_WORK TASK_:
Among the entries, which lines carry the string "purple"? Copy each of them.

Records excerpted from a collection:
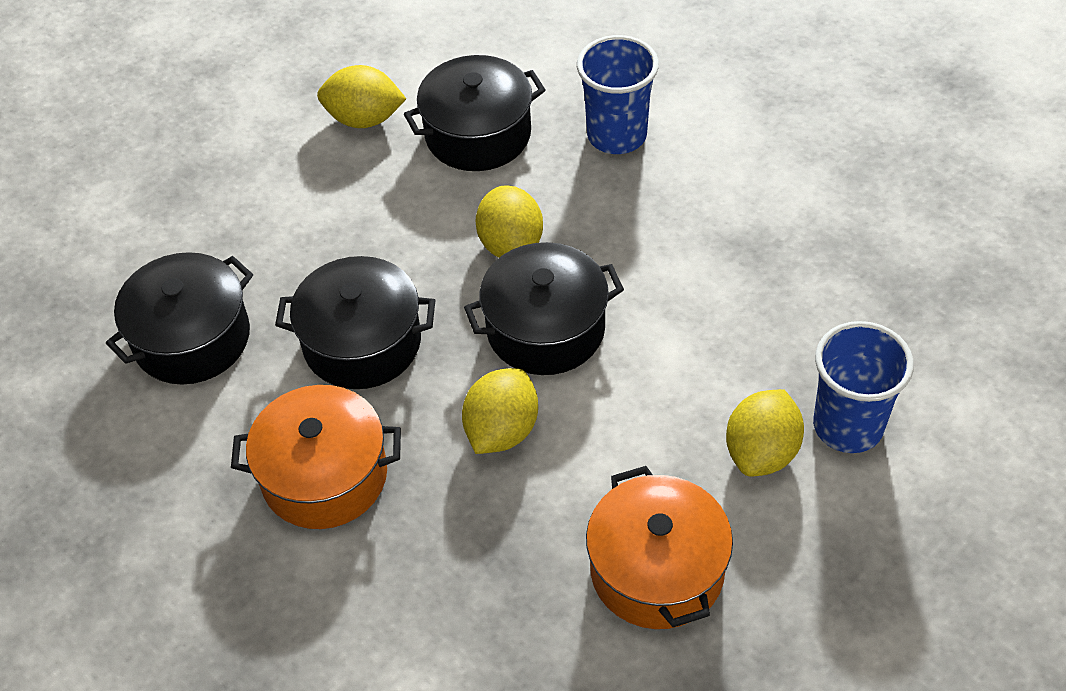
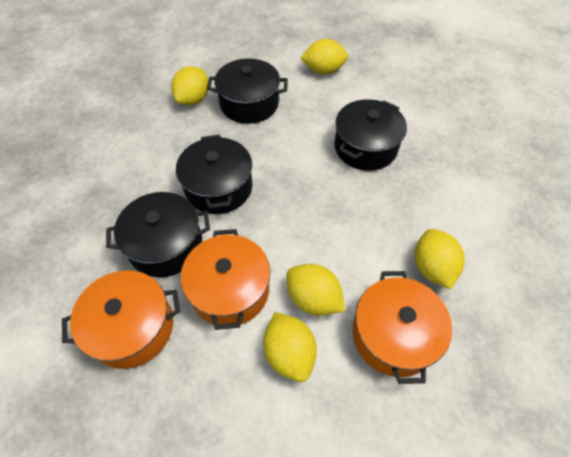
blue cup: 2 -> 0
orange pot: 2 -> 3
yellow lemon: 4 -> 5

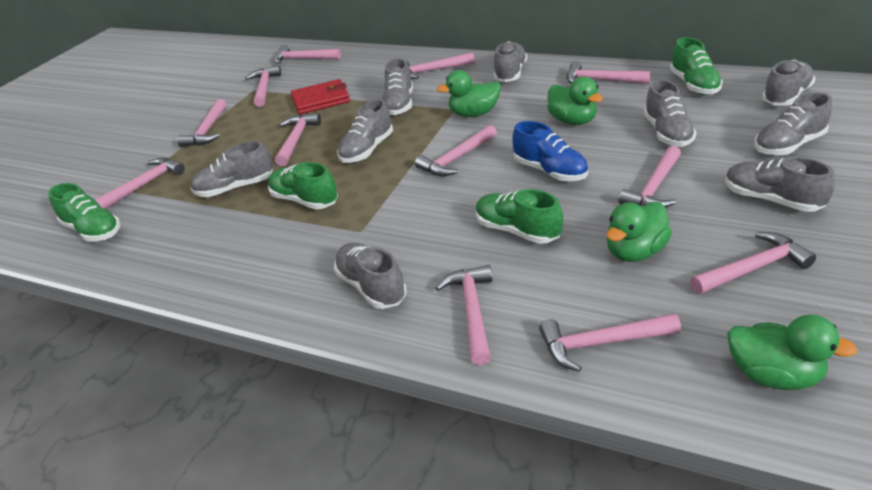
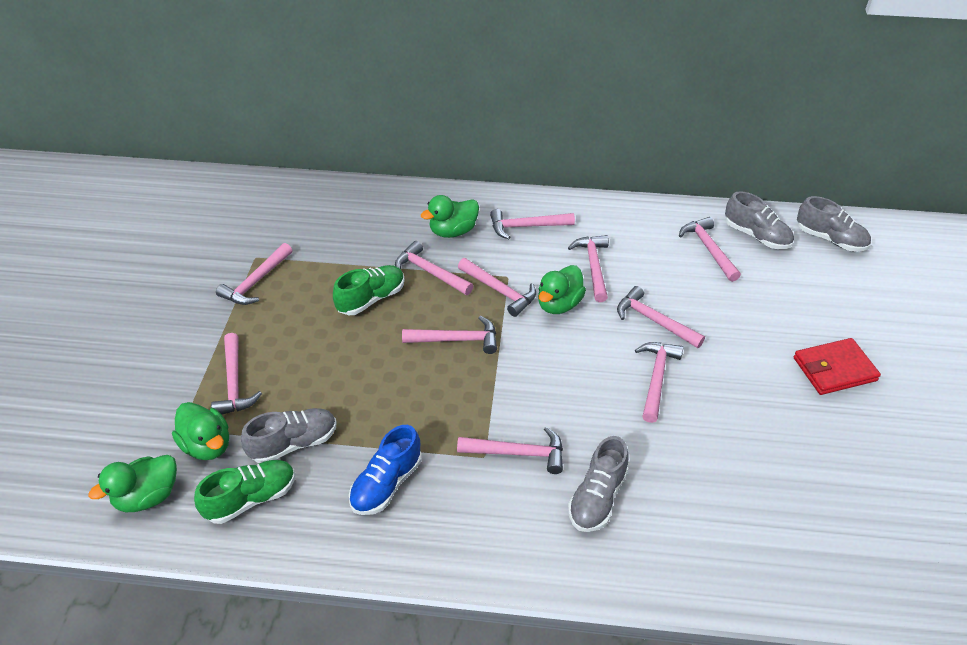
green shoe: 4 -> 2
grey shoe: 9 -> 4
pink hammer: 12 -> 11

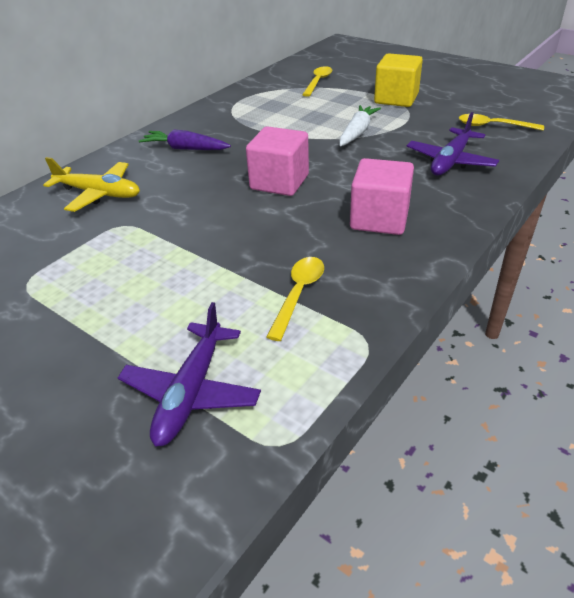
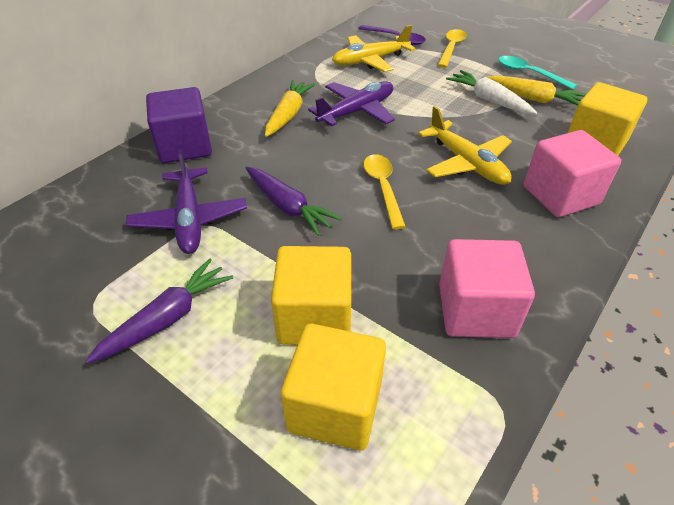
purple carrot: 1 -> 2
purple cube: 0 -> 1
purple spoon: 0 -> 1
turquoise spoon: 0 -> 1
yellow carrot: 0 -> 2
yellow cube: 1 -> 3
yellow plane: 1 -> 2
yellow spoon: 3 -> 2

_RESULT BELOW_:
purple carrot: 1 -> 2
purple cube: 0 -> 1
purple spoon: 0 -> 1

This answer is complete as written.